Beginning with the line that holds "swapped: teal star" and ending with the last line below, repeat each line exactly, leaving any pictures out.

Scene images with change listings
* * *
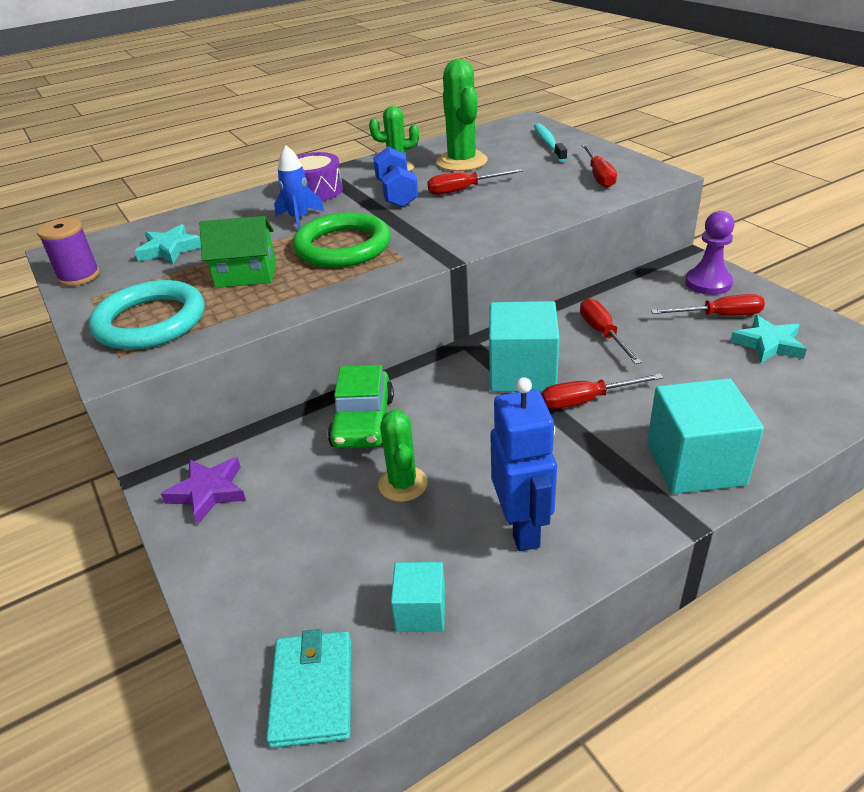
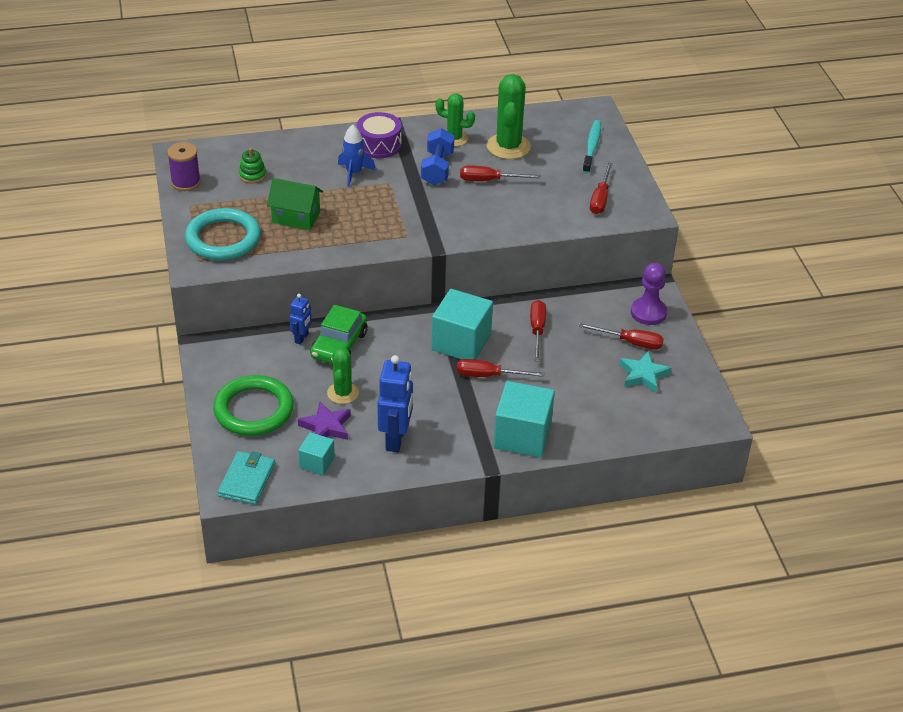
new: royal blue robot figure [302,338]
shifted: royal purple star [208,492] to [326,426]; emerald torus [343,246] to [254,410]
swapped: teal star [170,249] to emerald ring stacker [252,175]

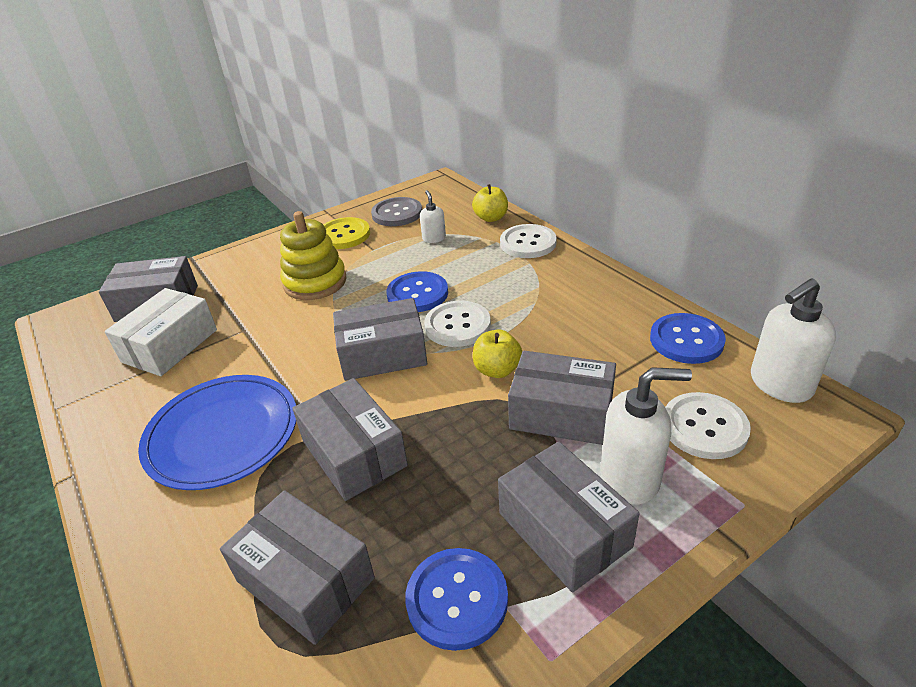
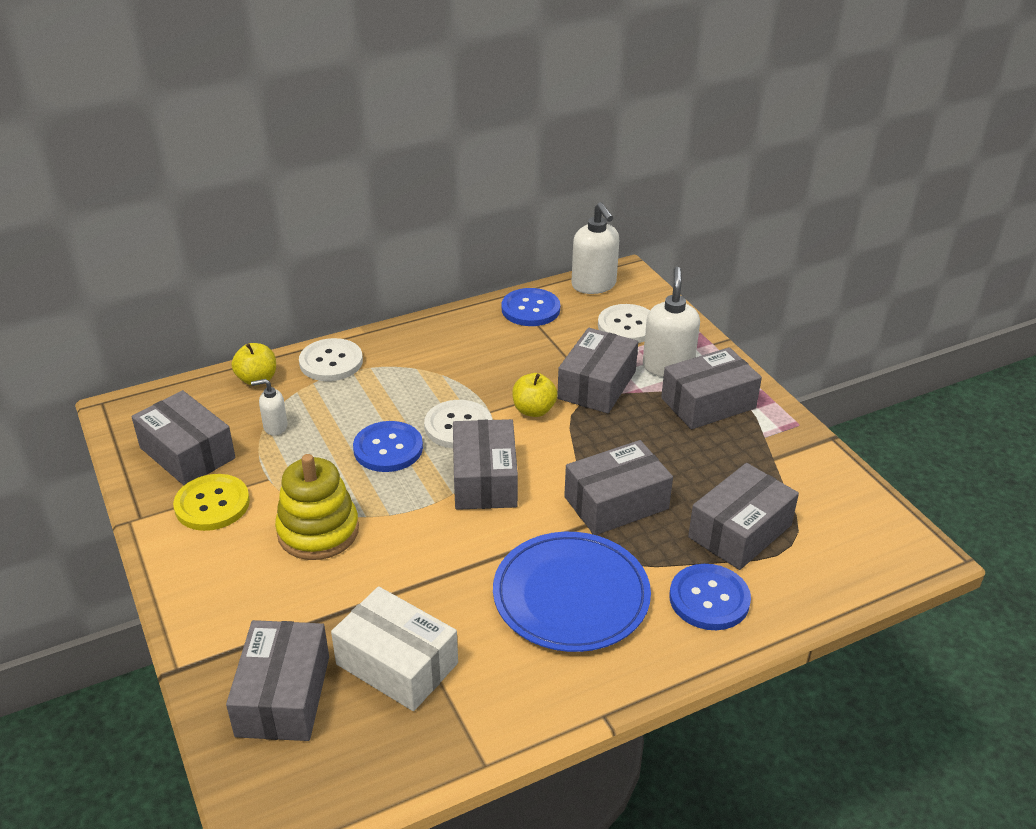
shifted: royal blue shirt button [457,599] to [709,599]
swapped: ash-grey shirt button [397,213] to ash-grey package [187,453]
* * *
*EXERCISE SOLUTION:*
swapped: teal star [170,249] to emerald ring stacker [252,175]

shifted: royal blue shirt button [457,599] to [709,599]
swapped: ash-grey shirt button [397,213] to ash-grey package [187,453]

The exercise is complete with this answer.